§ **WHAT YOU ARE ASKED TO DO**: Pictures stay out of the copy; output exactly the lines from the one containing "pink strawberry: 3 -> 2" through the end of the material.

§ **SUPPLIED ENTRIES**:
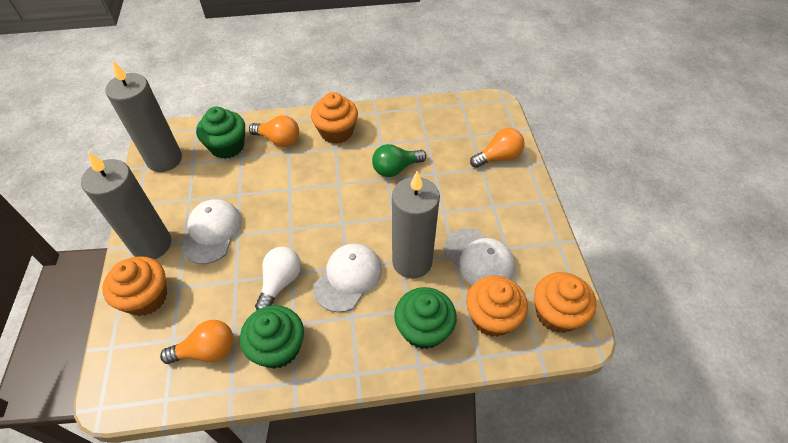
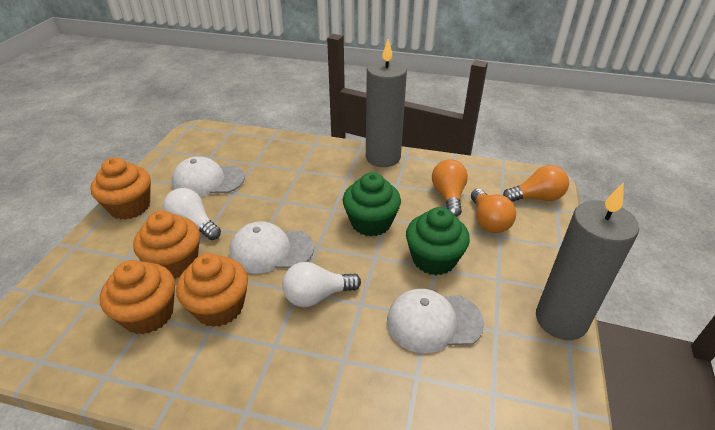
green cupcake: 3 -> 2
green light bulb: 1 -> 0
grey candle: 3 -> 2
white light bulb: 1 -> 2

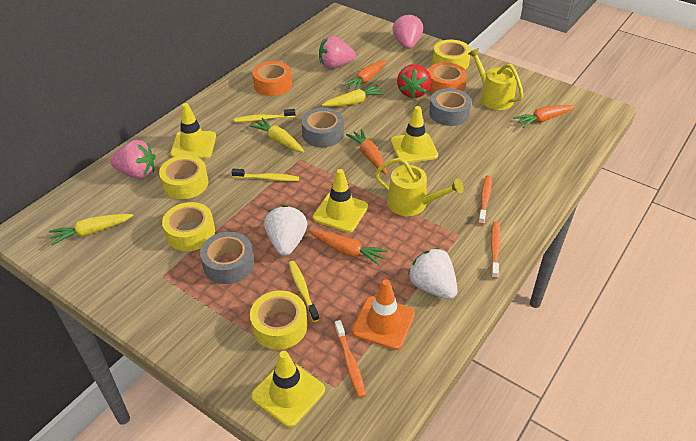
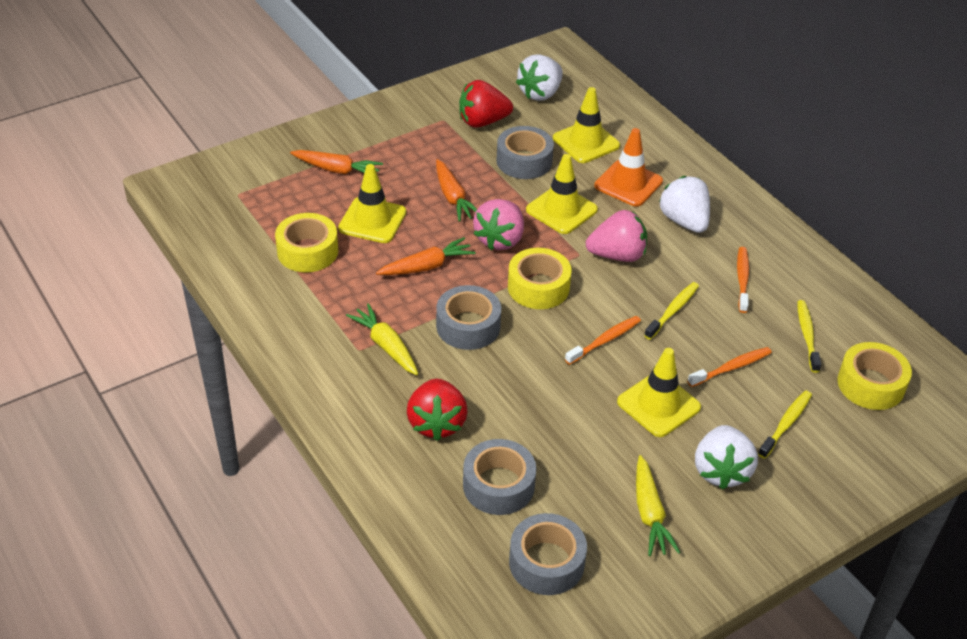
grey tape: 3 -> 4
orange carrot: 4 -> 3
orange tape: 2 -> 0
pink strawberry: 3 -> 2
red strawberry: 1 -> 2
white strawberry: 2 -> 3
yellow carrot: 3 -> 2
yellow tape: 4 -> 3
yellow watering can: 2 -> 0

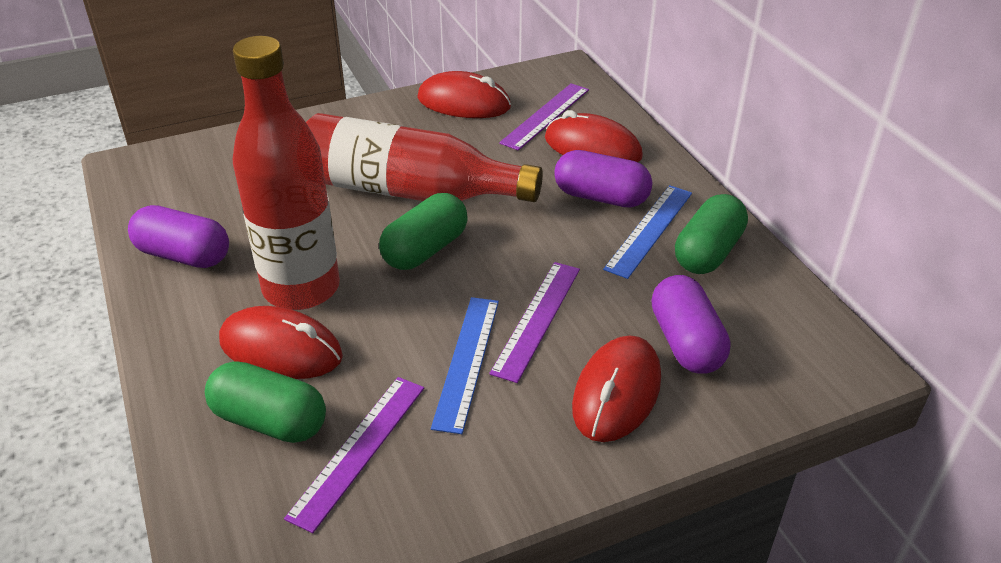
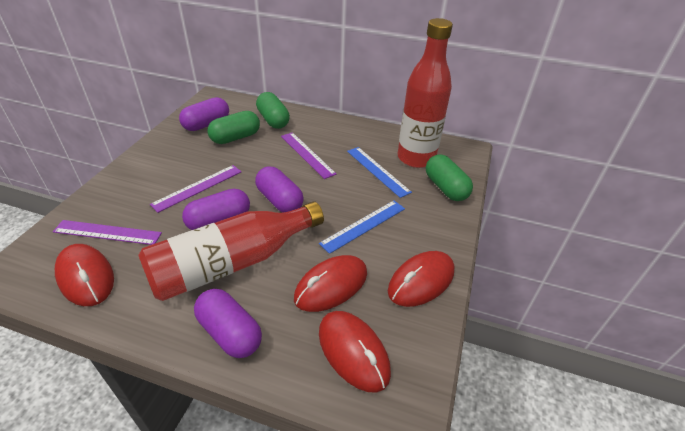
purple capsule: 3 -> 4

§ **TASK RESULT**:
pink strawberry: 3 -> 2
red strawberry: 1 -> 2
white strawberry: 2 -> 3
yellow carrot: 3 -> 2
yellow tape: 4 -> 3
yellow watering can: 2 -> 0

purple capsule: 3 -> 4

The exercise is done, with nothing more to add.